Activity:
Scan each line of the records for the word "blue" and extract the ones that have it.

::::

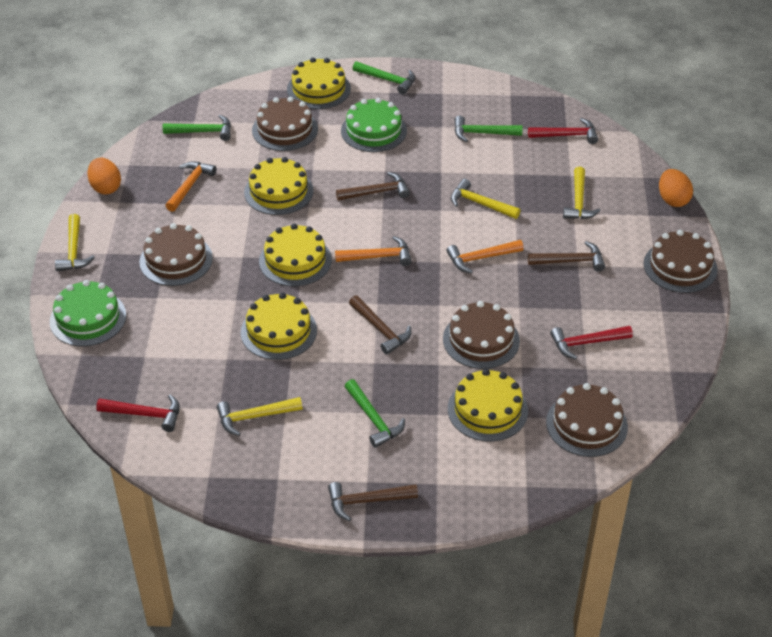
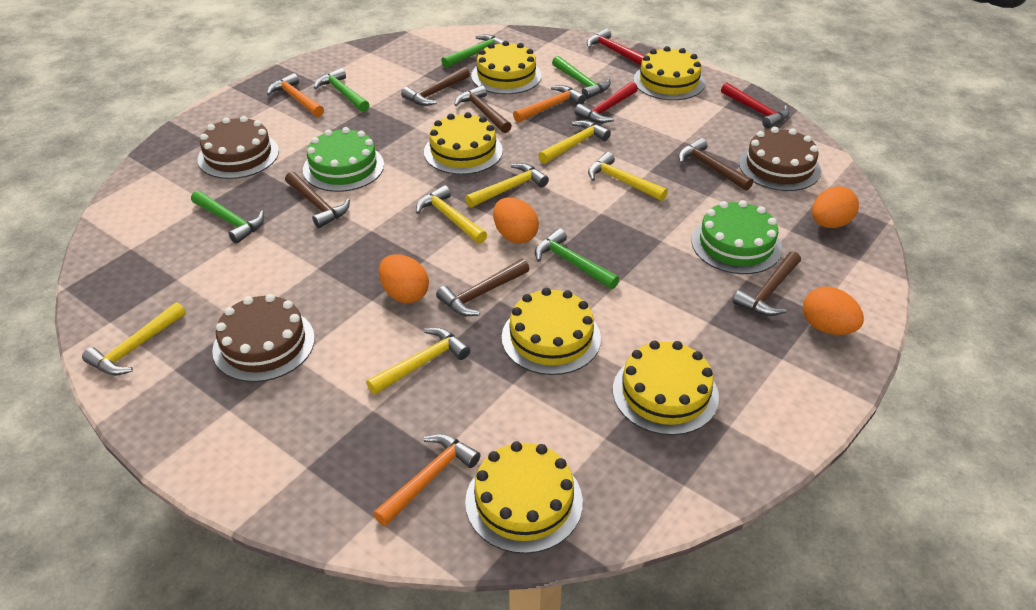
brown cake: [139,223,213,286] [252,97,318,151] [443,301,520,369] [546,383,628,457] [644,230,718,293] = 5 -> [198,116,279,179] [212,294,315,382] [739,127,821,191] = 3
brown hammer: [328,482,418,521] [336,172,410,201] [349,295,411,355] [528,241,605,272] = 4 -> [285,172,350,228] [401,67,470,106] [436,259,530,316] [454,85,512,133] [678,138,753,191] [733,251,801,316] = 6
green hammer: [163,115,231,141] [344,379,405,448] [353,61,415,95] [454,116,523,142] = 4 -> [191,191,264,244] [314,68,370,112] [441,34,504,68] [535,228,619,289] [552,56,611,99] = 5
orange egg: [87,158,121,195] [659,169,693,207] = 2 -> [379,254,429,303] [493,197,539,244] [803,286,864,335] [812,186,859,228] = 4
yellow cake: [241,293,317,360] [244,157,314,215] [259,224,332,286] [287,57,351,109] [448,369,528,442] = 5 -> [424,112,503,175] [465,441,583,554] [471,41,542,94] [502,288,601,375] [613,340,719,435] [633,46,705,100] = 6
yellow hammer: [55,214,95,271] [217,397,303,436] [451,179,521,219] [563,167,601,219] = 4 -> [82,302,186,376] [366,327,470,395] [416,185,487,244] [465,163,549,208] [538,120,611,164] [588,152,668,201] = 6

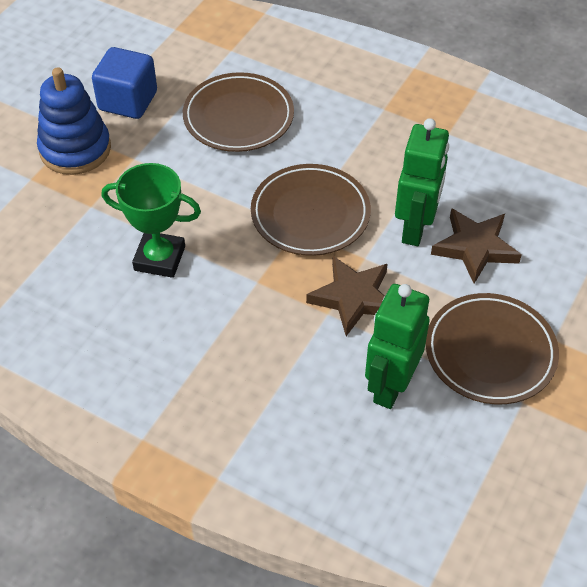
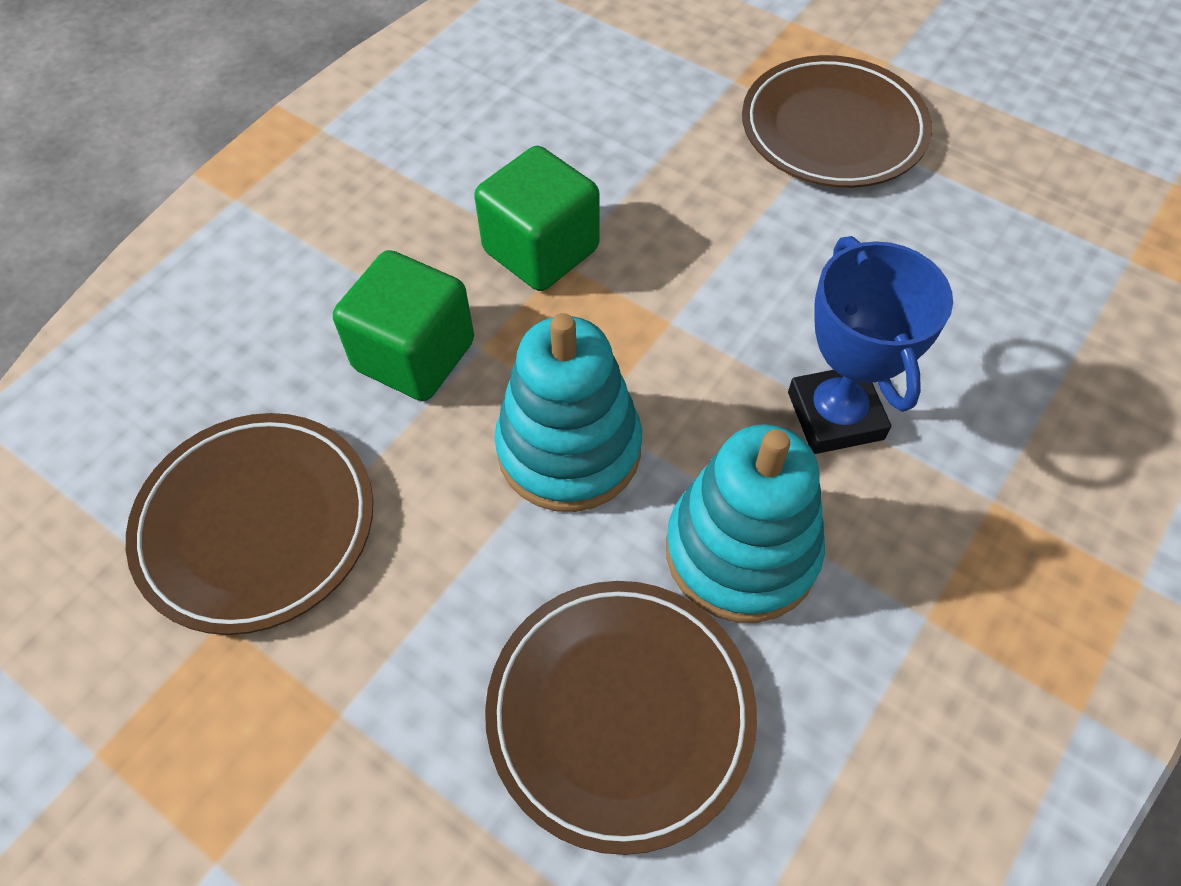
blue cube: [92,47,157,119] = 1 -> none = 0
blue stacking toy: [37,67,111,175] = 1 -> none = 0
blue trophy: none = 0 -> [788,236,953,454] = 1
brown star: [306,256,387,336] [431,208,522,284] = 2 -> none = 0
green cube: none = 0 -> [333,250,474,401] [474,146,600,291] = 2
green robot: [365,284,430,409] [395,118,449,246] = 2 -> none = 0
green trophy: [102,163,201,278] = 1 -> none = 0
turquoise stacking toy: none = 0 -> [495,313,642,512] [666,424,825,623] = 2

::::

Solution below:
blue cube: [92,47,157,119] = 1 -> none = 0
blue stacking toy: [37,67,111,175] = 1 -> none = 0
blue trophy: none = 0 -> [788,236,953,454] = 1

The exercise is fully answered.